#### [Work order]
Print all of the records below again without a single difference.

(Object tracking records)
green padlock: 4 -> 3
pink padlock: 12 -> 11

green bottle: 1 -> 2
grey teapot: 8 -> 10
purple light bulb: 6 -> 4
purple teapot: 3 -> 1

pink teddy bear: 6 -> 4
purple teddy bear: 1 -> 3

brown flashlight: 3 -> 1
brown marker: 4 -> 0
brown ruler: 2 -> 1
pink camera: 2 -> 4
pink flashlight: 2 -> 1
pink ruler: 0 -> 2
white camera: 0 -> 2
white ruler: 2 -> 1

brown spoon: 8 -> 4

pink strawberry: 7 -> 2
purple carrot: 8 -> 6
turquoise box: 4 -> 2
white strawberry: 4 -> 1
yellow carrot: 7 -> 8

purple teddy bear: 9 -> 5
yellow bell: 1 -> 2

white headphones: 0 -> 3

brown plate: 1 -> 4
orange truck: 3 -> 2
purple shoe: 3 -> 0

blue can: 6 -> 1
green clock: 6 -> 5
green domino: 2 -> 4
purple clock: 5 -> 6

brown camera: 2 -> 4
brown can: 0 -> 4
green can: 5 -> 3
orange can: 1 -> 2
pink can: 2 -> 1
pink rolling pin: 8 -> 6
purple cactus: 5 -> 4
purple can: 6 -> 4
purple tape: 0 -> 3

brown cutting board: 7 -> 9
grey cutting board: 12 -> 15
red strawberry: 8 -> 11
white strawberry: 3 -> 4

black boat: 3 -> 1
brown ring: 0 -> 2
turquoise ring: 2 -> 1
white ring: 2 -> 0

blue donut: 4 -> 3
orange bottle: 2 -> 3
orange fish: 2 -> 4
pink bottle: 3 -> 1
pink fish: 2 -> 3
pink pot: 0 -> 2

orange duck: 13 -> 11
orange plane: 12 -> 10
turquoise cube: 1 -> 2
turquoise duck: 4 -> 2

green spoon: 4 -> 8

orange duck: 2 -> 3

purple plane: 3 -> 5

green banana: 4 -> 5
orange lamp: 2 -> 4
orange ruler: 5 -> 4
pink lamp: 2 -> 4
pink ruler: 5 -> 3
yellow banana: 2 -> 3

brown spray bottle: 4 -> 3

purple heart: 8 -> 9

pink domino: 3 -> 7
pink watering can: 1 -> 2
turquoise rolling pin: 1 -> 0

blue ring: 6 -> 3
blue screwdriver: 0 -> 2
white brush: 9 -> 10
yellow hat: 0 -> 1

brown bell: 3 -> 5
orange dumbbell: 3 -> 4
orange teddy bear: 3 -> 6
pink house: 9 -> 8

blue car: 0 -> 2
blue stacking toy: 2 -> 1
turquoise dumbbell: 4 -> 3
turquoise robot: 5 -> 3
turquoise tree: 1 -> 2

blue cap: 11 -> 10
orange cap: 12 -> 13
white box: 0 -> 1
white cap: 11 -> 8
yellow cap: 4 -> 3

#### [Result]
green padlock: 4 -> 3
pink padlock: 12 -> 11

green bottle: 1 -> 2
grey teapot: 8 -> 10
purple light bulb: 6 -> 4
purple teapot: 3 -> 1

pink teddy bear: 6 -> 4
purple teddy bear: 1 -> 3

brown flashlight: 3 -> 1
brown marker: 4 -> 0
brown ruler: 2 -> 1
pink camera: 2 -> 4
pink flashlight: 2 -> 1
pink ruler: 0 -> 2
white camera: 0 -> 2
white ruler: 2 -> 1

brown spoon: 8 -> 4

pink strawberry: 7 -> 2
purple carrot: 8 -> 6
turquoise box: 4 -> 2
white strawberry: 4 -> 1
yellow carrot: 7 -> 8

purple teddy bear: 9 -> 5
yellow bell: 1 -> 2

white headphones: 0 -> 3

brown plate: 1 -> 4
orange truck: 3 -> 2
purple shoe: 3 -> 0

blue can: 6 -> 1
green clock: 6 -> 5
green domino: 2 -> 4
purple clock: 5 -> 6

brown camera: 2 -> 4
brown can: 0 -> 4
green can: 5 -> 3
orange can: 1 -> 2
pink can: 2 -> 1
pink rolling pin: 8 -> 6
purple cactus: 5 -> 4
purple can: 6 -> 4
purple tape: 0 -> 3

brown cutting board: 7 -> 9
grey cutting board: 12 -> 15
red strawberry: 8 -> 11
white strawberry: 3 -> 4

black boat: 3 -> 1
brown ring: 0 -> 2
turquoise ring: 2 -> 1
white ring: 2 -> 0

blue donut: 4 -> 3
orange bottle: 2 -> 3
orange fish: 2 -> 4
pink bottle: 3 -> 1
pink fish: 2 -> 3
pink pot: 0 -> 2

orange duck: 13 -> 11
orange plane: 12 -> 10
turquoise cube: 1 -> 2
turquoise duck: 4 -> 2

green spoon: 4 -> 8

orange duck: 2 -> 3

purple plane: 3 -> 5

green banana: 4 -> 5
orange lamp: 2 -> 4
orange ruler: 5 -> 4
pink lamp: 2 -> 4
pink ruler: 5 -> 3
yellow banana: 2 -> 3

brown spray bottle: 4 -> 3

purple heart: 8 -> 9

pink domino: 3 -> 7
pink watering can: 1 -> 2
turquoise rolling pin: 1 -> 0

blue ring: 6 -> 3
blue screwdriver: 0 -> 2
white brush: 9 -> 10
yellow hat: 0 -> 1

brown bell: 3 -> 5
orange dumbbell: 3 -> 4
orange teddy bear: 3 -> 6
pink house: 9 -> 8

blue car: 0 -> 2
blue stacking toy: 2 -> 1
turquoise dumbbell: 4 -> 3
turquoise robot: 5 -> 3
turquoise tree: 1 -> 2

blue cap: 11 -> 10
orange cap: 12 -> 13
white box: 0 -> 1
white cap: 11 -> 8
yellow cap: 4 -> 3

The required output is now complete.